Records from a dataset
——————————

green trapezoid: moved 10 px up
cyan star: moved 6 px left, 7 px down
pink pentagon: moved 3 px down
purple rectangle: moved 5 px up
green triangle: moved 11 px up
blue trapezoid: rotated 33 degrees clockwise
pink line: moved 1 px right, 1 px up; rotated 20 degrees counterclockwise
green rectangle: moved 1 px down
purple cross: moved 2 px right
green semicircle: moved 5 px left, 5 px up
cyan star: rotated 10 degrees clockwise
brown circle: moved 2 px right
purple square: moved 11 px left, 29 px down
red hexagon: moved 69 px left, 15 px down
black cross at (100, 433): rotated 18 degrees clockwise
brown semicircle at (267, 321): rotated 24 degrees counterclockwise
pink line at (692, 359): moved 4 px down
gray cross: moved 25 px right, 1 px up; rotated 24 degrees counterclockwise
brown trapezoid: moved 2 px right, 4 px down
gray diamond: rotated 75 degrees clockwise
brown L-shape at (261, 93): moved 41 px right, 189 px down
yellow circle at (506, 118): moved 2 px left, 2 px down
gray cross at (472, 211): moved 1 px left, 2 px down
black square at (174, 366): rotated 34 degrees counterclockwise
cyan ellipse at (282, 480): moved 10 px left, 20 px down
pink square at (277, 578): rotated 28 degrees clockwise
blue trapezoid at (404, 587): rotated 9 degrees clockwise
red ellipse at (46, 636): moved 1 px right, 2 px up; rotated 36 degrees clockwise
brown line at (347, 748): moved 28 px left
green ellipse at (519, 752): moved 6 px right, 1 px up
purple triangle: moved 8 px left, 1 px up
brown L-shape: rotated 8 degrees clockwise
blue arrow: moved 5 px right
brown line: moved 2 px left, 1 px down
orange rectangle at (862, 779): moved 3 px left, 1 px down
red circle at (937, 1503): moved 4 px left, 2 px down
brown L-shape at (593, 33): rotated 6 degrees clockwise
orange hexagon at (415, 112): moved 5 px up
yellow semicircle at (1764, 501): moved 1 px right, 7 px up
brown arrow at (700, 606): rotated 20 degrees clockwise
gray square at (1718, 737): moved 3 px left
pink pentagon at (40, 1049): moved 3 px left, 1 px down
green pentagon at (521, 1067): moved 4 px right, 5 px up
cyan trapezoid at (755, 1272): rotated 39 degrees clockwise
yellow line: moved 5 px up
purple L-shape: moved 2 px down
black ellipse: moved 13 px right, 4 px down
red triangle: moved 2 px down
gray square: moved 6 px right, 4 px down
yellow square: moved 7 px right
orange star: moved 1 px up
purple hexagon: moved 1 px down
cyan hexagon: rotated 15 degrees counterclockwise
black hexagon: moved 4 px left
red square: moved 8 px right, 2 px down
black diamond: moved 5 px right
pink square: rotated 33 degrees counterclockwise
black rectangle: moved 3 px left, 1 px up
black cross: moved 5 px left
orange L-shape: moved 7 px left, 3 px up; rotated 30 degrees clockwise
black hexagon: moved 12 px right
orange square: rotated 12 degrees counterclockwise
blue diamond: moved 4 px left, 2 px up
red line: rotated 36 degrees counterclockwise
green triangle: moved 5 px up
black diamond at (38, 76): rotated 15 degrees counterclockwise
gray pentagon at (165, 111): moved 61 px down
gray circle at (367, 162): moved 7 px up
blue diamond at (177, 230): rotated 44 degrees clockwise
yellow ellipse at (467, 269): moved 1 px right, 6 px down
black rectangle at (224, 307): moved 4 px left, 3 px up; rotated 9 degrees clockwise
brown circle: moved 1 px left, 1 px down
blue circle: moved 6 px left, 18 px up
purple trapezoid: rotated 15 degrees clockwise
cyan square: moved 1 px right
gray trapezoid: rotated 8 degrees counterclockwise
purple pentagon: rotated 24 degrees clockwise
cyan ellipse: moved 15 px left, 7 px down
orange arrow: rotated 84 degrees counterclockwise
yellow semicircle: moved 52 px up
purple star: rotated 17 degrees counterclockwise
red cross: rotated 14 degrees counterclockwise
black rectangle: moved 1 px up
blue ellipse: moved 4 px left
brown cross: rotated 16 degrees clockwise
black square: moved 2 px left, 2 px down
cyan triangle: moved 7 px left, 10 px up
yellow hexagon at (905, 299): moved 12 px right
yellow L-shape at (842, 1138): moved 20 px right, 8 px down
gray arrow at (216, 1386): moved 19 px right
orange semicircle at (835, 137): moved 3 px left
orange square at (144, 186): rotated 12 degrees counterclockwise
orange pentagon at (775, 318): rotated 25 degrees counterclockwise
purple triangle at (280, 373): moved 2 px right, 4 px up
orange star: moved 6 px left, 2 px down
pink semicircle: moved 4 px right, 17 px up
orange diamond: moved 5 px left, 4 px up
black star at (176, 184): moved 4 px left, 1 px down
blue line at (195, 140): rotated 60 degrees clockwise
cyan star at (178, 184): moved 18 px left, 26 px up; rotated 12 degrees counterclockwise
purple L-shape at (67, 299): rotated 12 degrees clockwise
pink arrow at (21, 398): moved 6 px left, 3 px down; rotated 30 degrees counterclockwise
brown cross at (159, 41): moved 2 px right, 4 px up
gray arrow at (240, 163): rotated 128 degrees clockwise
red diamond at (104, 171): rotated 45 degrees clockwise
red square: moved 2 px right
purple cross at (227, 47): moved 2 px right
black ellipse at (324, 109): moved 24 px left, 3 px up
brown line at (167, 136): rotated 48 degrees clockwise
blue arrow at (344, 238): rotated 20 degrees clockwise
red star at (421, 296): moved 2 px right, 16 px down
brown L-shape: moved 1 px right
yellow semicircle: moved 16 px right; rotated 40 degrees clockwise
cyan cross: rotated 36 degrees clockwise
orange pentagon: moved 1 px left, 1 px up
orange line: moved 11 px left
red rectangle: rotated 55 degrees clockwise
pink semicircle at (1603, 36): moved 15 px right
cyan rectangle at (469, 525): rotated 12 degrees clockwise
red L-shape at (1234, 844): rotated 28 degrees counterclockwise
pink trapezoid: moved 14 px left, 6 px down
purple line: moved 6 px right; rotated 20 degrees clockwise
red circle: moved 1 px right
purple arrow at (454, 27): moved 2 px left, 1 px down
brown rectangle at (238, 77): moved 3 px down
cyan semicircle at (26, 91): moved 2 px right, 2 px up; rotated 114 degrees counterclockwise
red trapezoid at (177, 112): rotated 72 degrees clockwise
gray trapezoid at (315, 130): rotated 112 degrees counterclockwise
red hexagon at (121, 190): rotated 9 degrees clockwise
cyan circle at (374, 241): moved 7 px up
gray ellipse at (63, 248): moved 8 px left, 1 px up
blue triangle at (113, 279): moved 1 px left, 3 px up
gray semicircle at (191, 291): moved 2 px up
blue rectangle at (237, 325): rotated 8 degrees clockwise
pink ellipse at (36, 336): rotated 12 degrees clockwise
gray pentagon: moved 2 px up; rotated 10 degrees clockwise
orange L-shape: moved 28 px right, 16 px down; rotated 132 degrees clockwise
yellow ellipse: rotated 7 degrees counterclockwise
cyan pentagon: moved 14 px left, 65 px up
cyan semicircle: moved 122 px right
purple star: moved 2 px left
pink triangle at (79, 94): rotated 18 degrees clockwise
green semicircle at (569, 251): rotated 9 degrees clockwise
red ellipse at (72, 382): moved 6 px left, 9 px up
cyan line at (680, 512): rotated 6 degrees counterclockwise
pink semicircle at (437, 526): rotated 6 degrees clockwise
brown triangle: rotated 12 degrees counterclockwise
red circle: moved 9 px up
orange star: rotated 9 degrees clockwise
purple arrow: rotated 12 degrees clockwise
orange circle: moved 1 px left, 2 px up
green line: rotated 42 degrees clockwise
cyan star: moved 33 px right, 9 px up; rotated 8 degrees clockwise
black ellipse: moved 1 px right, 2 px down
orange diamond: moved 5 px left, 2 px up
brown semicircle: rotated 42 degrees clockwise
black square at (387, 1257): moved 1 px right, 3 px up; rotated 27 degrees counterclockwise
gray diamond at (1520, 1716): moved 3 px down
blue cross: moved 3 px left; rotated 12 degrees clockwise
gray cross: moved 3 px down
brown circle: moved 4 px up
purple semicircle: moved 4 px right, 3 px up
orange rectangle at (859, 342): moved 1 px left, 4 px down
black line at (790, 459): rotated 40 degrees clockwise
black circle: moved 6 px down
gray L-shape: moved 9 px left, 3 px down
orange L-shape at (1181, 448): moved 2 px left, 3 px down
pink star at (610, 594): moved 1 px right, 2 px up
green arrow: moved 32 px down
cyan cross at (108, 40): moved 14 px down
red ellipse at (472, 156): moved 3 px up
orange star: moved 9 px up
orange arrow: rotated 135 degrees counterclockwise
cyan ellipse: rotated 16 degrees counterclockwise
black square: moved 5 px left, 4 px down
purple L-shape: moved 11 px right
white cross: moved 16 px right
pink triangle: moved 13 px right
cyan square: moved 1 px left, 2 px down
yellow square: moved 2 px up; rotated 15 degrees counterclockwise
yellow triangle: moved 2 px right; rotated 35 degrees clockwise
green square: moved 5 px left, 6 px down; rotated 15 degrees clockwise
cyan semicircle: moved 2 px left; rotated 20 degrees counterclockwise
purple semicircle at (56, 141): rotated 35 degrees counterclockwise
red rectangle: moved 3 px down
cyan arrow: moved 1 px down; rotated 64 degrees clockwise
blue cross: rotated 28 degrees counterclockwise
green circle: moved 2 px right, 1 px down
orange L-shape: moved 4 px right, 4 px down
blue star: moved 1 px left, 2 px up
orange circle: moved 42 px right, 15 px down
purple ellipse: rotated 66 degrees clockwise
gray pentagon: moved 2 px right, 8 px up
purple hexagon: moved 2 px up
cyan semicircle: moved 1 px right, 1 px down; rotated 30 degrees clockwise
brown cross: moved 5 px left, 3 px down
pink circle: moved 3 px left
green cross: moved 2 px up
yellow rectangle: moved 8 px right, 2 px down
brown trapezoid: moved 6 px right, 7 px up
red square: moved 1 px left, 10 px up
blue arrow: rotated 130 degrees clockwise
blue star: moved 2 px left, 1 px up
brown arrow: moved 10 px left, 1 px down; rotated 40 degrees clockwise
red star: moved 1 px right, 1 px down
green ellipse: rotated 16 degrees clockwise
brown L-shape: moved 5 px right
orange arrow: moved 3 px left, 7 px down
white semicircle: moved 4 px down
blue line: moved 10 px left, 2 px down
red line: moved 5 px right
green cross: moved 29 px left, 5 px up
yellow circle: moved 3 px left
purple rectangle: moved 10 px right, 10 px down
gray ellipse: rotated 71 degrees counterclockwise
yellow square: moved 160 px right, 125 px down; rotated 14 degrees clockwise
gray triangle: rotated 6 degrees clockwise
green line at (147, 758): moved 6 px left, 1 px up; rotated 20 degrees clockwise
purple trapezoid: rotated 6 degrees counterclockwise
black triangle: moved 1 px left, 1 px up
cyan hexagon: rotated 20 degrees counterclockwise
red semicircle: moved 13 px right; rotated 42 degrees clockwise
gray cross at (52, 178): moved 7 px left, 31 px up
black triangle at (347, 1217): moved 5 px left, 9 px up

——————————

◆ How to complete this task:
Would you please copy exactly the part of the entries above that begins at the line containing "brown line: moved 2 px left, 1 px down" and ends at the line containing "brown arrow at", both lines included?

◆ Solved exercise:
brown line: moved 2 px left, 1 px down
orange rectangle at (862, 779): moved 3 px left, 1 px down
red circle at (937, 1503): moved 4 px left, 2 px down
brown L-shape at (593, 33): rotated 6 degrees clockwise
orange hexagon at (415, 112): moved 5 px up
yellow semicircle at (1764, 501): moved 1 px right, 7 px up
brown arrow at (700, 606): rotated 20 degrees clockwise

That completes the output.